# Information supplied
——————————
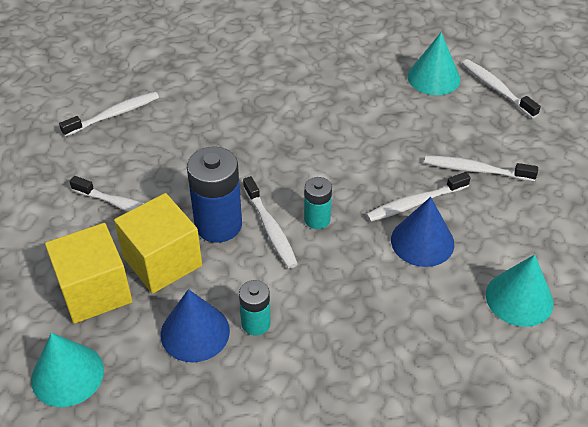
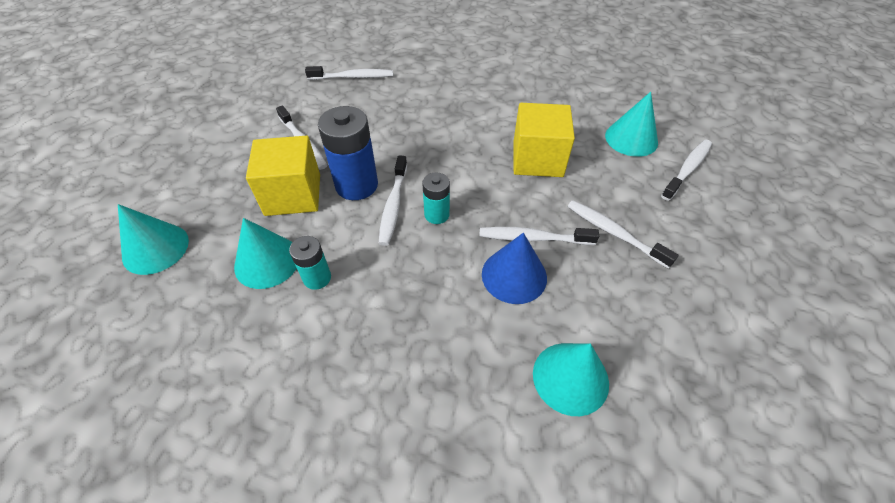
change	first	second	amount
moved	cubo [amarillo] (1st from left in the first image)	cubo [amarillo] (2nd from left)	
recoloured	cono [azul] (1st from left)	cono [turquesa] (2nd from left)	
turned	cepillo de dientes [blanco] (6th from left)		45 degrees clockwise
——————————
# Directions
Look for the word "left" throughout the material above and copy every line that has it.

# Answer space
moved	cubo [amarillo] (1st from left in the first image)	cubo [amarillo] (2nd from left)	
recoloured	cono [azul] (1st from left)	cono [turquesa] (2nd from left)	
turned	cepillo de dientes [blanco] (6th from left)		45 degrees clockwise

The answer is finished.